Activity: Starting with the line that contains "building: [151,427,201,477] ->" and stopping after the line that contains "building: [432,291,514,378] -> none", return each line below exactly as written, with no others.

Dataset content:
============
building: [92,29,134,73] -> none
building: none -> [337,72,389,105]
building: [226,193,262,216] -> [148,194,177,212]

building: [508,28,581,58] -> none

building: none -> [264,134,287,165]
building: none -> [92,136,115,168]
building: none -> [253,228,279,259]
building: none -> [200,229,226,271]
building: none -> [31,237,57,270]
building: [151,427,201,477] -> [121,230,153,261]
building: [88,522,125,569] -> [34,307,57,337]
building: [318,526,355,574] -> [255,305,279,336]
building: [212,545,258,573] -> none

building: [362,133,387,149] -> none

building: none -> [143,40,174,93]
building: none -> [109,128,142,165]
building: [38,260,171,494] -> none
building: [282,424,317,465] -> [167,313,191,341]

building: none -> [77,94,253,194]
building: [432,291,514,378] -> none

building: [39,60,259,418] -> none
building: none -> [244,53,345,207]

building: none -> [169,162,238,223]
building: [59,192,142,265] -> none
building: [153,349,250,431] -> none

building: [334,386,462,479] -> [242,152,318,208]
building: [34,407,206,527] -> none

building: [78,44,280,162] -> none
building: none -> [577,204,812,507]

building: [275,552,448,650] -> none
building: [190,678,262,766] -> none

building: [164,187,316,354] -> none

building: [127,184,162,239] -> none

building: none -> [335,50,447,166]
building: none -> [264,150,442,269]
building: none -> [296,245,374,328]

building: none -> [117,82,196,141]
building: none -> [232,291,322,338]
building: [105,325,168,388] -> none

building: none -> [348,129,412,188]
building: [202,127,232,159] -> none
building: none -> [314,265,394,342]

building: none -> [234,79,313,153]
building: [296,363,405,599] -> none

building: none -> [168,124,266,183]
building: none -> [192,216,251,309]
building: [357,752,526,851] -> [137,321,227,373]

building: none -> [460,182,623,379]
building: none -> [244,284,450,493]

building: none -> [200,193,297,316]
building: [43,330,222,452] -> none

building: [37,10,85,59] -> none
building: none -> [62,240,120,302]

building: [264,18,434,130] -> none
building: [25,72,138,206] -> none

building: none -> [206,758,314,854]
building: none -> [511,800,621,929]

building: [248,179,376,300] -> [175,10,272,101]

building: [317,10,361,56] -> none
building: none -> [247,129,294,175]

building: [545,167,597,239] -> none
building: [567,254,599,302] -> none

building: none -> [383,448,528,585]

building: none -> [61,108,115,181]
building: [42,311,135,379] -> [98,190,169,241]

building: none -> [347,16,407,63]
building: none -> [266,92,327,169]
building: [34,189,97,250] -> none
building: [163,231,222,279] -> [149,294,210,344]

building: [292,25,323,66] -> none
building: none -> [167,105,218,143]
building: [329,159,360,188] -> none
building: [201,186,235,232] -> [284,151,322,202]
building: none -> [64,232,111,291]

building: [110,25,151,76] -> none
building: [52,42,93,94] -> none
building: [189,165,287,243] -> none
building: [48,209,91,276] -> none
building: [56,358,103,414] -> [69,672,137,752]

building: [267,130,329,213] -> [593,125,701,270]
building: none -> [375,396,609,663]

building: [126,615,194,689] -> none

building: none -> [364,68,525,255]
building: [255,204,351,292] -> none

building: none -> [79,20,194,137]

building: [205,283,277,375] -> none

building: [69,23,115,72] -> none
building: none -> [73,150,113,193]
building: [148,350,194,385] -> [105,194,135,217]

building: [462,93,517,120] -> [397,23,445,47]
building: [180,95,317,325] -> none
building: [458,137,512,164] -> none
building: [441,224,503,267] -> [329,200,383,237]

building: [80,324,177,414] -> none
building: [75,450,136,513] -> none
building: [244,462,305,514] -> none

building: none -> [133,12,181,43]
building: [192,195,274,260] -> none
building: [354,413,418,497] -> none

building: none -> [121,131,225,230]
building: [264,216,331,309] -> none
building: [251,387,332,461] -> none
============
Output:
building: [151,427,201,477] -> [121,230,153,261]
building: [88,522,125,569] -> [34,307,57,337]
building: [318,526,355,574] -> [255,305,279,336]
building: [212,545,258,573] -> none

building: [362,133,387,149] -> none

building: none -> [143,40,174,93]
building: none -> [109,128,142,165]
building: [38,260,171,494] -> none
building: [282,424,317,465] -> [167,313,191,341]

building: none -> [77,94,253,194]
building: [432,291,514,378] -> none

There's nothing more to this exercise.